Using the listing below, reproduce exactly the lines from the one with "RADIO2 pin MOSI: D12 -> D11" through the last, with all pictures left out.

DATASET EXCERPTS section start

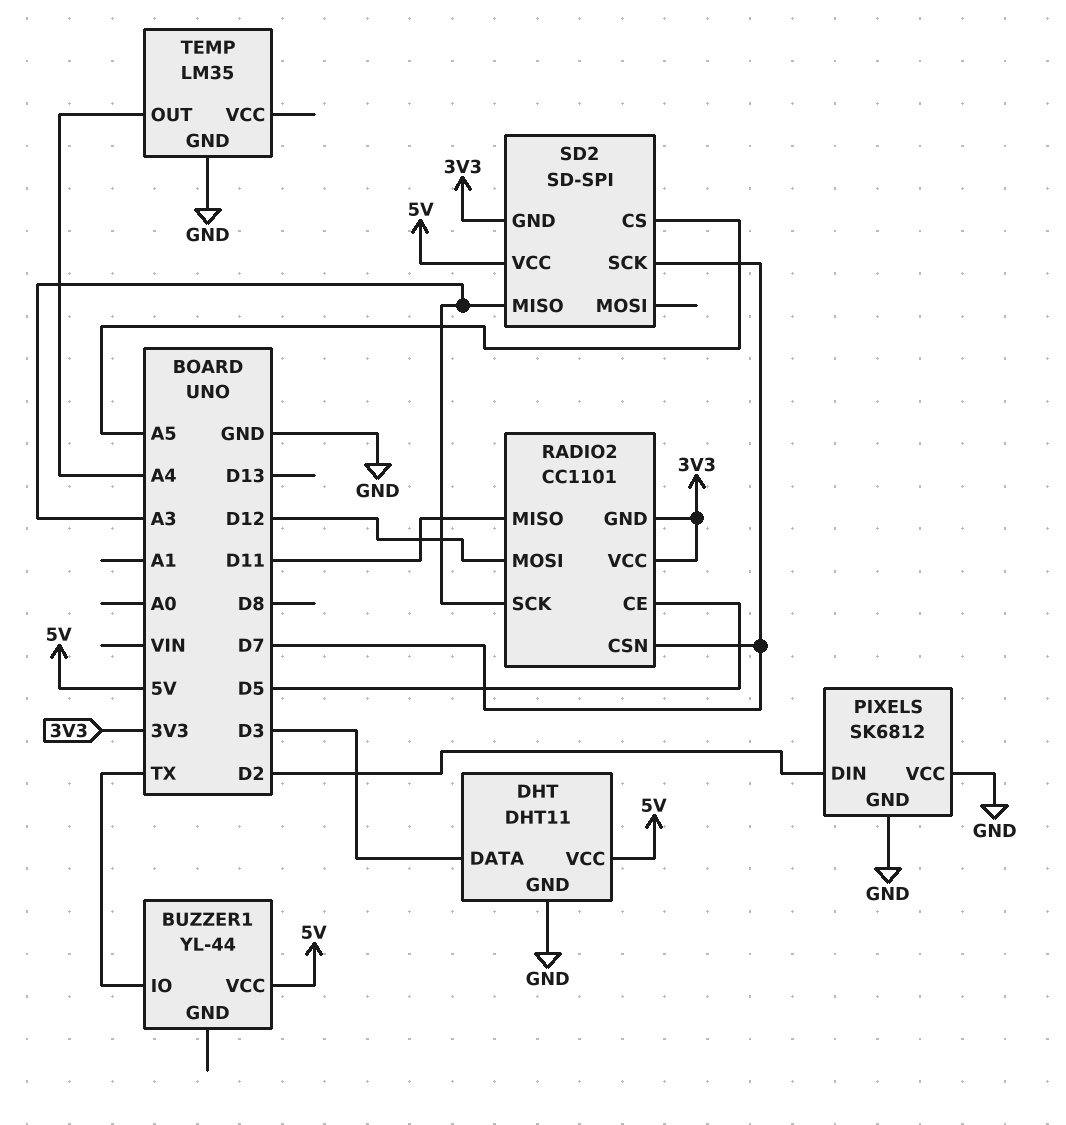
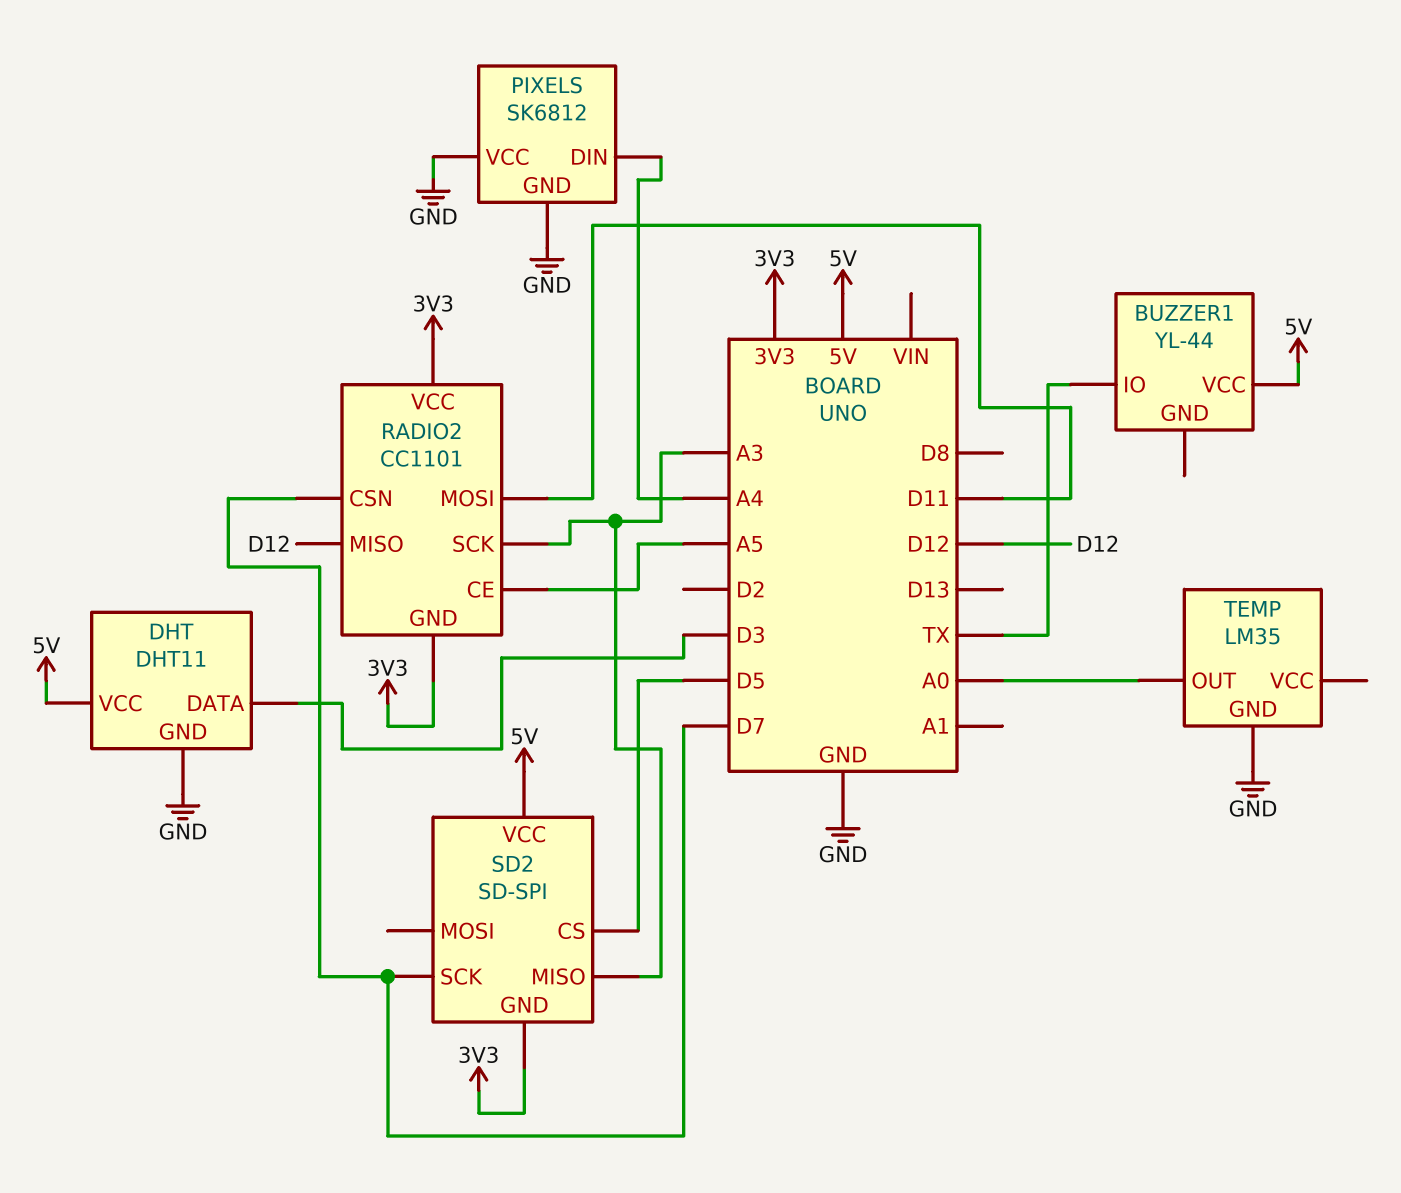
PIXELS pin DIN: D2 -> A4
RADIO2 pin CE: D5 -> A5
RADIO2 pin MISO: D11 -> D12
RADIO2 pin MOSI: D12 -> D11
SD2 pin CS: A5 -> D5
TEMP pin OUT: A4 -> A0

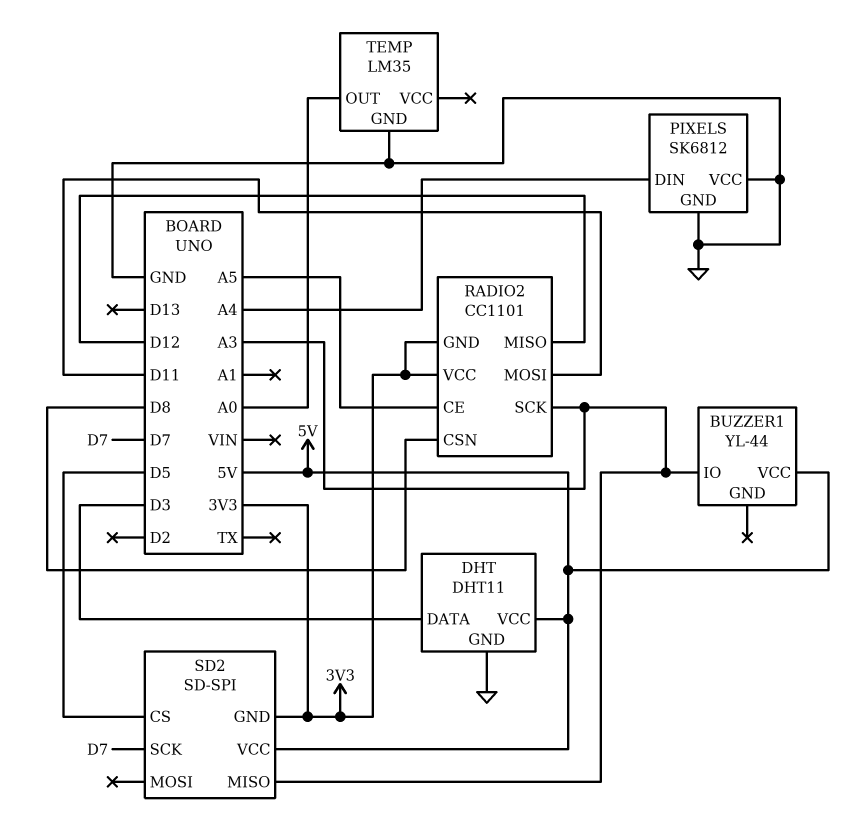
BUZZER1 pin IO: TX -> A3
RADIO2 pin CSN: D7 -> D8

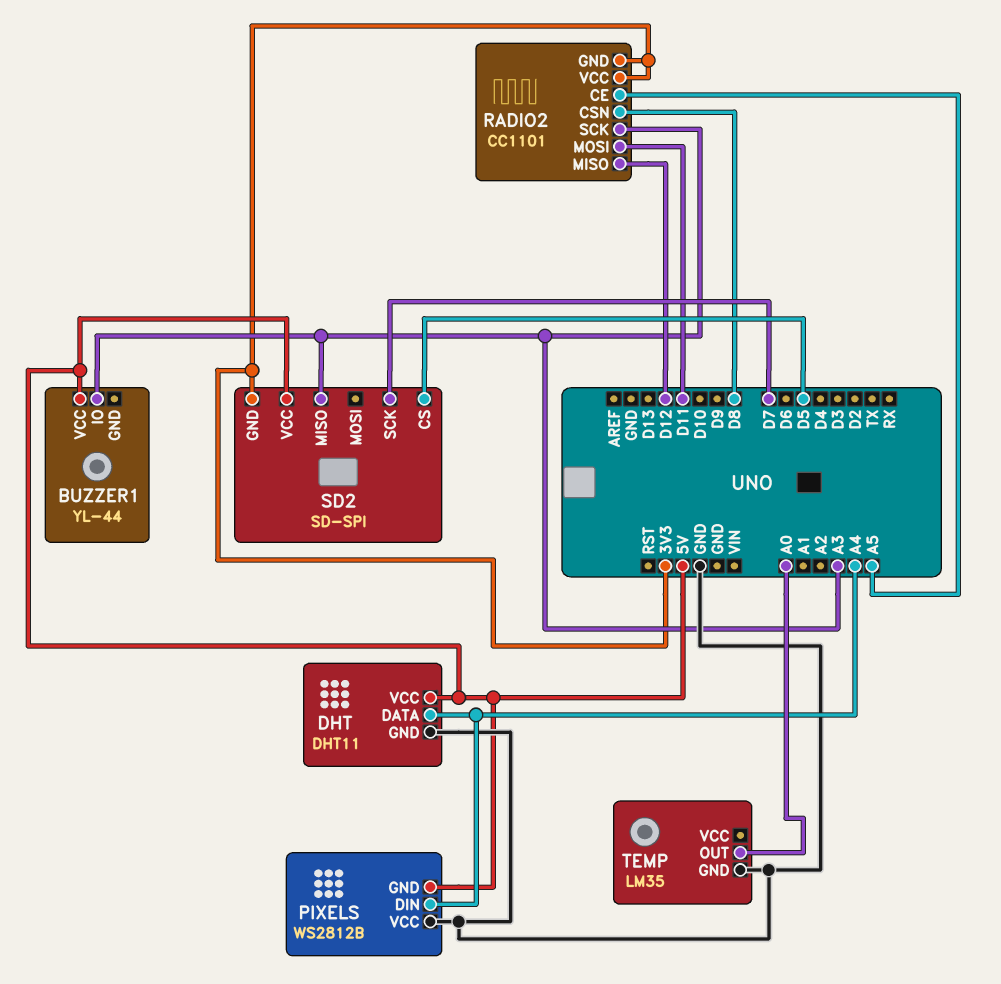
DHT pin DATA: D3 -> A4
PIXELS: SK6812 -> WS2812B
PIXELS pin GND: GND -> 5V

DATASET EXCERPTS section end

- RESPONSE FOR THIS EXERCISE -
RADIO2 pin MOSI: D12 -> D11
SD2 pin CS: A5 -> D5
TEMP pin OUT: A4 -> A0

BUZZER1 pin IO: TX -> A3
RADIO2 pin CSN: D7 -> D8

DHT pin DATA: D3 -> A4
PIXELS: SK6812 -> WS2812B
PIXELS pin GND: GND -> 5V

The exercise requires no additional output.